▸ **DATA PROVIDED**:
▼▼▼
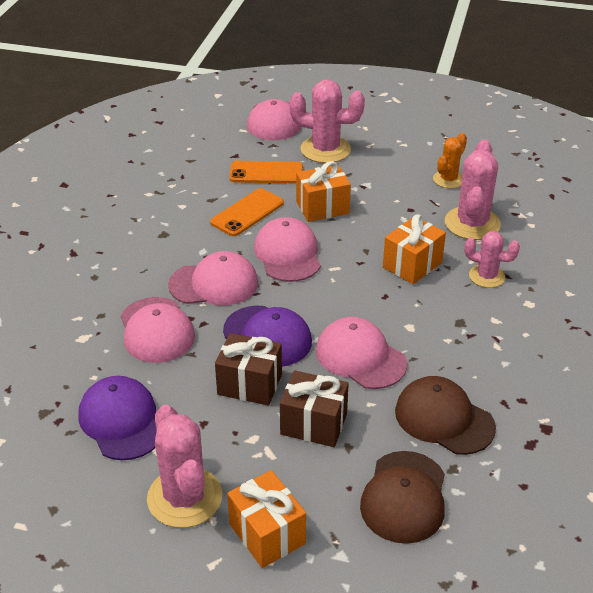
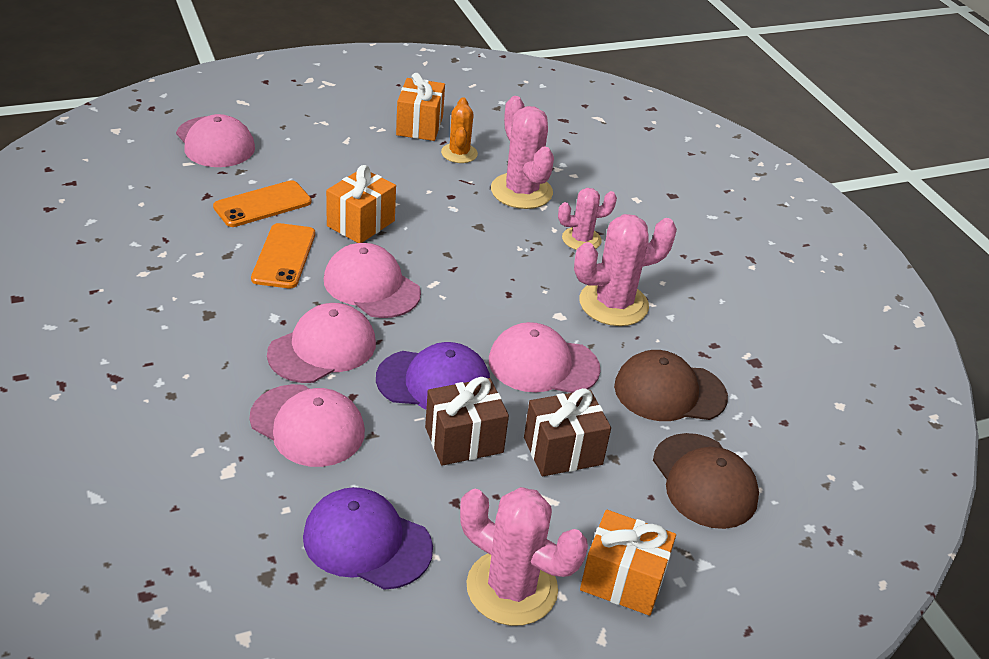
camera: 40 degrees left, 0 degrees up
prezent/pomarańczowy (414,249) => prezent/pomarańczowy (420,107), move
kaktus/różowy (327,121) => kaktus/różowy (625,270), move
▲▲▲
Only lines containing the string "move" belong in the answer; find them in the data above and copy them.

▸ **ANSWER SPACE**:
prezent/pomarańczowy (414,249) => prezent/pomarańczowy (420,107), move
kaktus/różowy (327,121) => kaktus/różowy (625,270), move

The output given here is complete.